+++ Exercise data
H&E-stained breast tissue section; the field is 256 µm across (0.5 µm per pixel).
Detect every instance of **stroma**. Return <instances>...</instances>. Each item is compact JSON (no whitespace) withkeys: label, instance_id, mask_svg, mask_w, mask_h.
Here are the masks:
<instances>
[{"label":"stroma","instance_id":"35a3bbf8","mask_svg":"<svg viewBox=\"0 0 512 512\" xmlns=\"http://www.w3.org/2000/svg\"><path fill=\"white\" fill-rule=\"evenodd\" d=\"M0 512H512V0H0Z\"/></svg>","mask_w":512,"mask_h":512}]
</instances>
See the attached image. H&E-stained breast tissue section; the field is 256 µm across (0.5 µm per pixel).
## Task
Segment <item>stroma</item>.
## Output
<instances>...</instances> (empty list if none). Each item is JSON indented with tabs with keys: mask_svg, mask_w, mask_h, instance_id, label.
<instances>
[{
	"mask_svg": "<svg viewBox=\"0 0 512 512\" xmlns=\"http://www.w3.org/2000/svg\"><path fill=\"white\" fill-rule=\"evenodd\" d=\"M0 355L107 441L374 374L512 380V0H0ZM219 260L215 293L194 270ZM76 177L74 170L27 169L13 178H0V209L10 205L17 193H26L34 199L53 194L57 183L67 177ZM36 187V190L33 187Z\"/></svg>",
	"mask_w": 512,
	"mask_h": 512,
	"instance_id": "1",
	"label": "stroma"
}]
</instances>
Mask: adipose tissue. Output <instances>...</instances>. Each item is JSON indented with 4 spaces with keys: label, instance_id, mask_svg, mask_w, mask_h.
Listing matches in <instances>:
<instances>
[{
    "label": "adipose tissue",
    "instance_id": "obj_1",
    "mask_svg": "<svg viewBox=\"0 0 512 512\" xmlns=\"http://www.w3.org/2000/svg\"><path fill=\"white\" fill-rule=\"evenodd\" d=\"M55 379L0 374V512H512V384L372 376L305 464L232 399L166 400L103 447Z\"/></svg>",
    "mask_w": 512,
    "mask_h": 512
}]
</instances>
++++++
* Problem details:
Everything from the line with "Detect every instance" through the last line of the material above should be echoed exactly, and nothing else.

* The result:
Detect every instance of **stroma**. Return <instances>...</instances>. Each item is compact JSON (no whitespace) withkeys: label, instance_id, mask_svg, mask_w, mask_h.
Here are the masks:
<instances>
[{"label":"stroma","instance_id":"35a3bbf8","mask_svg":"<svg viewBox=\"0 0 512 512\" xmlns=\"http://www.w3.org/2000/svg\"><path fill=\"white\" fill-rule=\"evenodd\" d=\"M0 512H512V0H0Z\"/></svg>","mask_w":512,"mask_h":512}]
</instances>
See the attached image. H&E-stained breast tissue section; the field is 256 µm across (0.5 µm per pixel).
## Task
Segment <item>stroma</item>.
## Output
<instances>...</instances> (empty list if none). Each item is JSON indented with tabs with keys: mask_svg, mask_w, mask_h, instance_id, label.
<instances>
[{
	"mask_svg": "<svg viewBox=\"0 0 512 512\" xmlns=\"http://www.w3.org/2000/svg\"><path fill=\"white\" fill-rule=\"evenodd\" d=\"M0 355L107 441L374 374L512 380V0H0ZM219 260L215 293L194 270ZM76 177L74 170L27 169L13 178H0V209L10 205L17 193H26L34 199L53 194L57 183L67 177ZM36 187V190L33 187Z\"/></svg>",
	"mask_w": 512,
	"mask_h": 512,
	"instance_id": "1",
	"label": "stroma"
}]
</instances>
Mask: adipose tissue. Output <instances>...</instances>. Each item is JSON indented with 4 spaces with keys: label, instance_id, mask_svg, mask_w, mask_h.
Listing matches in <instances>:
<instances>
[{
    "label": "adipose tissue",
    "instance_id": "obj_1",
    "mask_svg": "<svg viewBox=\"0 0 512 512\" xmlns=\"http://www.w3.org/2000/svg\"><path fill=\"white\" fill-rule=\"evenodd\" d=\"M55 379L0 374V512H512V384L372 376L305 464L232 399L166 400L103 447Z\"/></svg>",
    "mask_w": 512,
    "mask_h": 512
}]
</instances>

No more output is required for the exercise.